Task to carry out :: Look below for the line containing "green banana: [144,289,198,336]"; from there, print each line exactly up to and including the line containing "purple shoe: [468,386,527,446]", and stop.

Exercise data ::
= = = = =

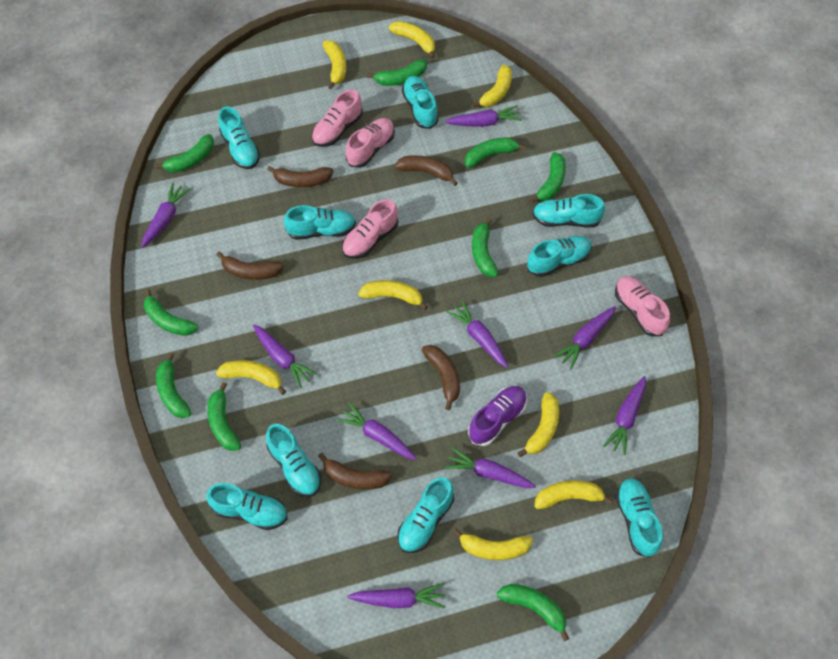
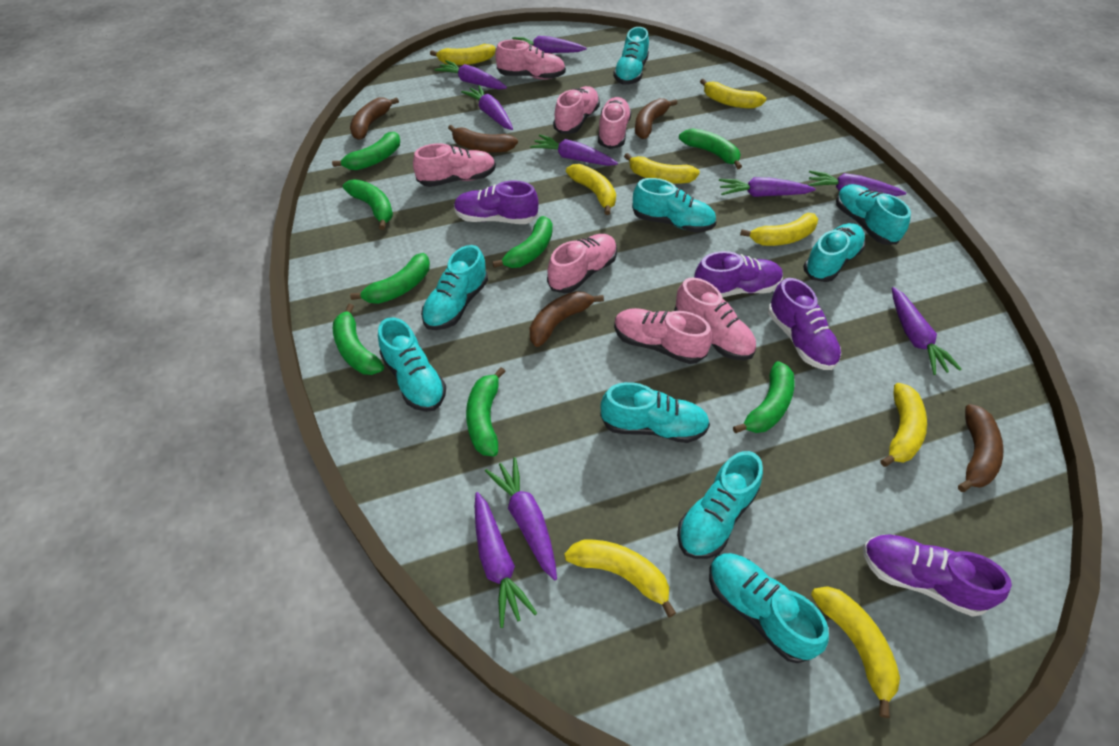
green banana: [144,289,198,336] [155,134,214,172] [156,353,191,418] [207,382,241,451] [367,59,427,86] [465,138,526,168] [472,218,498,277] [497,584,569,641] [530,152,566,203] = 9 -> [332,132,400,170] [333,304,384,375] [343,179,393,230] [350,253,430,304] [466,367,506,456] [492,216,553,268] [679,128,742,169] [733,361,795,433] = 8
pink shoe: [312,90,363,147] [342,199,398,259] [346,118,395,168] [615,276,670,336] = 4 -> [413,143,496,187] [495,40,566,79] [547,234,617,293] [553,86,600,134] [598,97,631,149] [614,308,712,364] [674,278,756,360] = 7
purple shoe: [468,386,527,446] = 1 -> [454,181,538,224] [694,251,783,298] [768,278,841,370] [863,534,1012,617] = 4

= = = = =

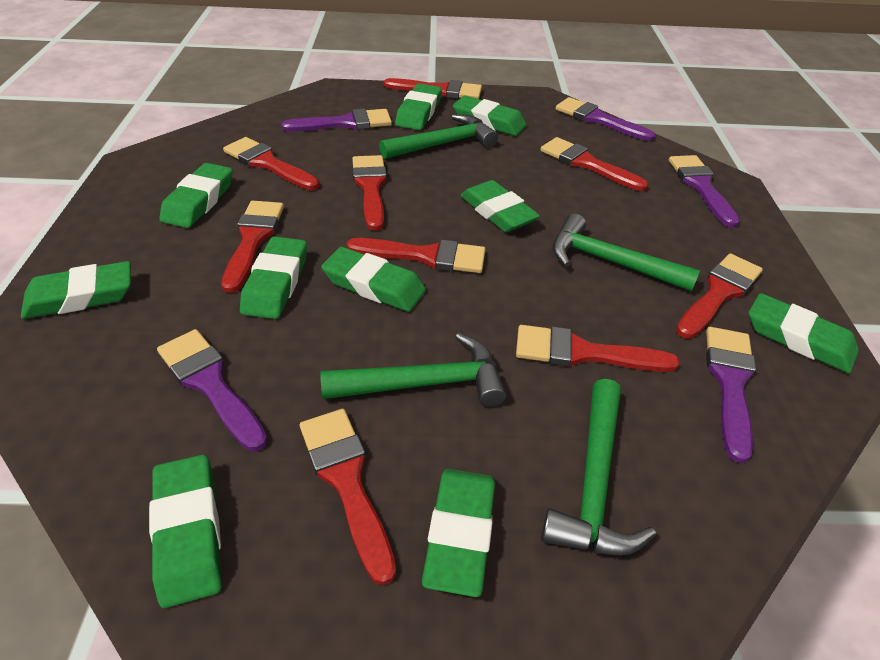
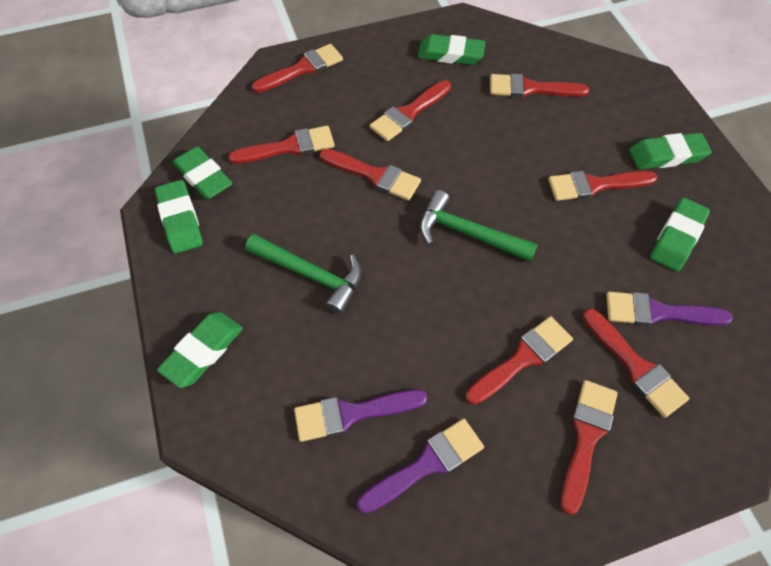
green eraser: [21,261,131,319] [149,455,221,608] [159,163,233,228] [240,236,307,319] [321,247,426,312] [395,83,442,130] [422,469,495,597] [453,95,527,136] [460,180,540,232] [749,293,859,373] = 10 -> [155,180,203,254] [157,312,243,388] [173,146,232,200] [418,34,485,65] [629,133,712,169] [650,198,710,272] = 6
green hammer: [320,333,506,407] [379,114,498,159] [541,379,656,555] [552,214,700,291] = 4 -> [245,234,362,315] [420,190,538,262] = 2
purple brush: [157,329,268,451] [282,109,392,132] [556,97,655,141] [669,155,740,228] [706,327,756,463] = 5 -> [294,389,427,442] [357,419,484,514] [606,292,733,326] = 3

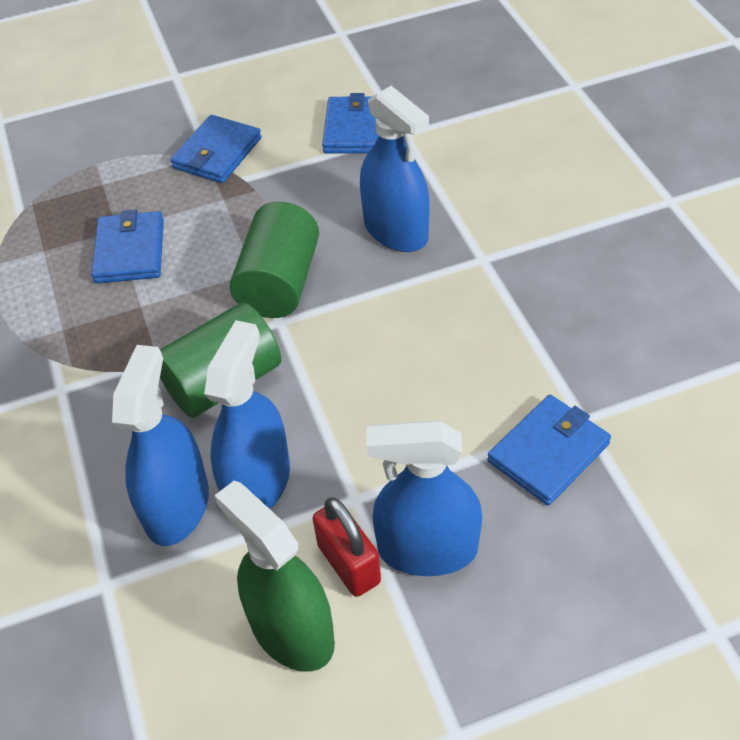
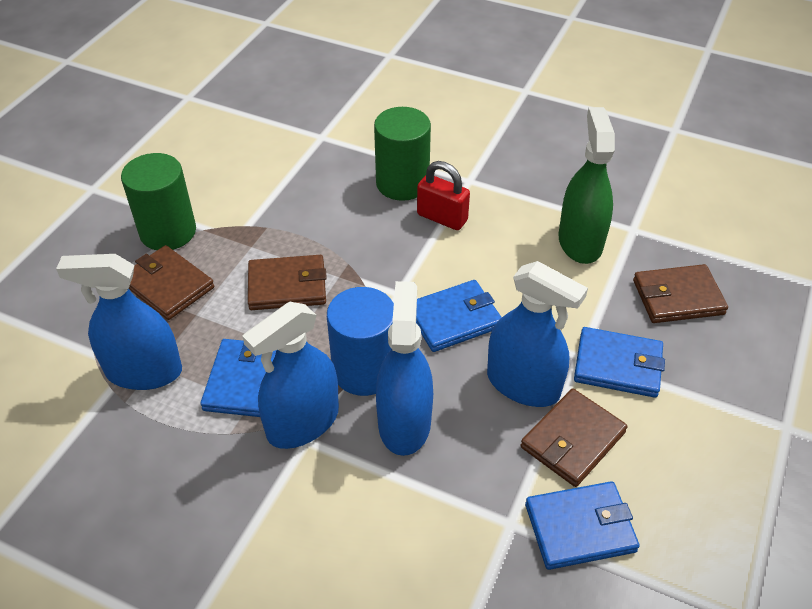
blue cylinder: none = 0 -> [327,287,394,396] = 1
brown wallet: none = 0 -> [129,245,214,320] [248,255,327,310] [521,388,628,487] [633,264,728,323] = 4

= = = = =

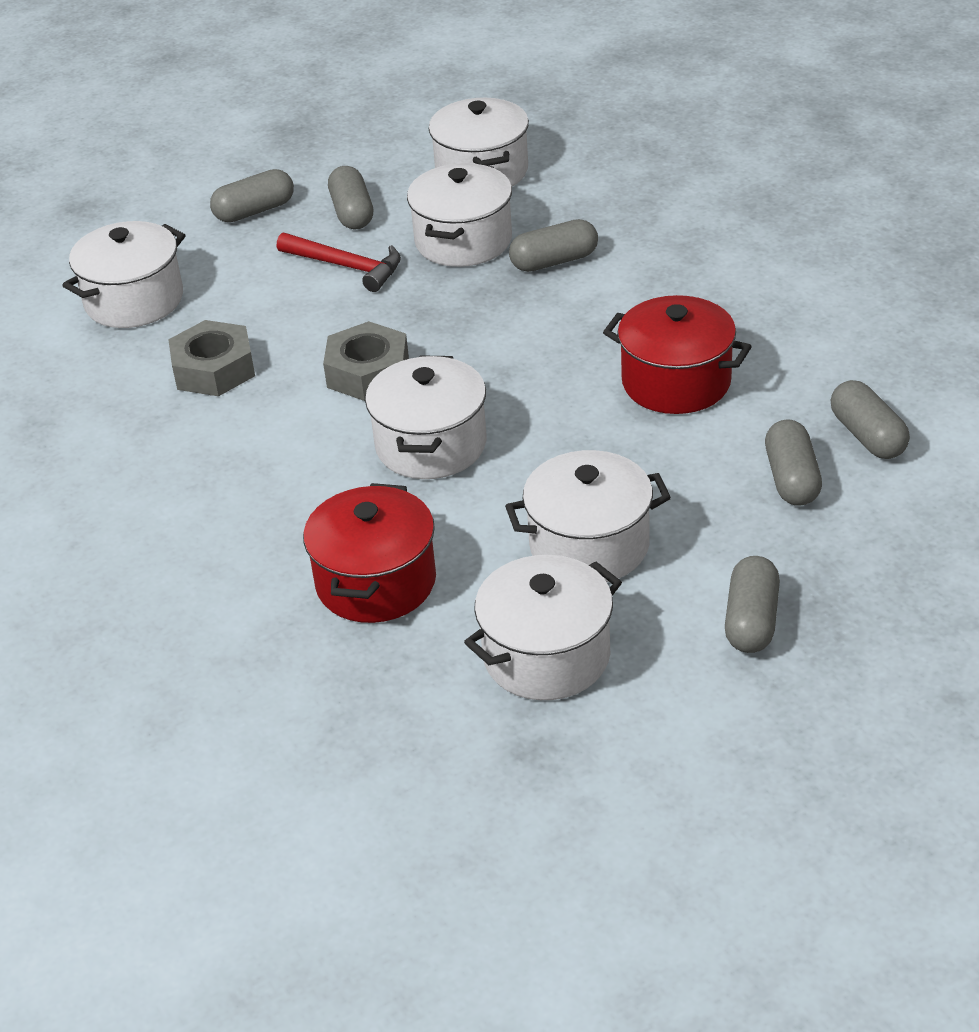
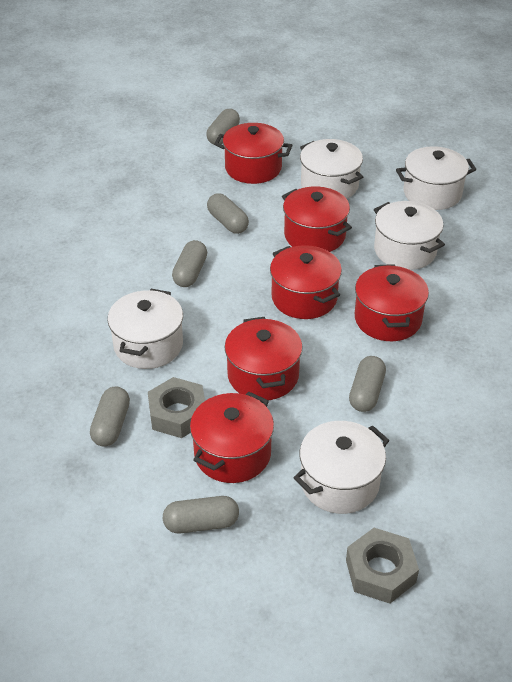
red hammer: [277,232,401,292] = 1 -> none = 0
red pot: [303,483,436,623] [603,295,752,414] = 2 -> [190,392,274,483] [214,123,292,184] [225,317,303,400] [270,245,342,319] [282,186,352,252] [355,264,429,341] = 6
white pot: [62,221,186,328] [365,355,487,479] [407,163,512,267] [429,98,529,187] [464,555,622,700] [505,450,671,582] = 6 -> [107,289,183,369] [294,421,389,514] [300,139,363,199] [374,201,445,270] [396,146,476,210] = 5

= = = = =

Result of the task ::
green banana: [144,289,198,336] [155,134,214,172] [156,353,191,418] [207,382,241,451] [367,59,427,86] [465,138,526,168] [472,218,498,277] [497,584,569,641] [530,152,566,203] = 9 -> [332,132,400,170] [333,304,384,375] [343,179,393,230] [350,253,430,304] [466,367,506,456] [492,216,553,268] [679,128,742,169] [733,361,795,433] = 8
pink shoe: [312,90,363,147] [342,199,398,259] [346,118,395,168] [615,276,670,336] = 4 -> [413,143,496,187] [495,40,566,79] [547,234,617,293] [553,86,600,134] [598,97,631,149] [614,308,712,364] [674,278,756,360] = 7
purple shoe: [468,386,527,446] = 1 -> [454,181,538,224] [694,251,783,298] [768,278,841,370] [863,534,1012,617] = 4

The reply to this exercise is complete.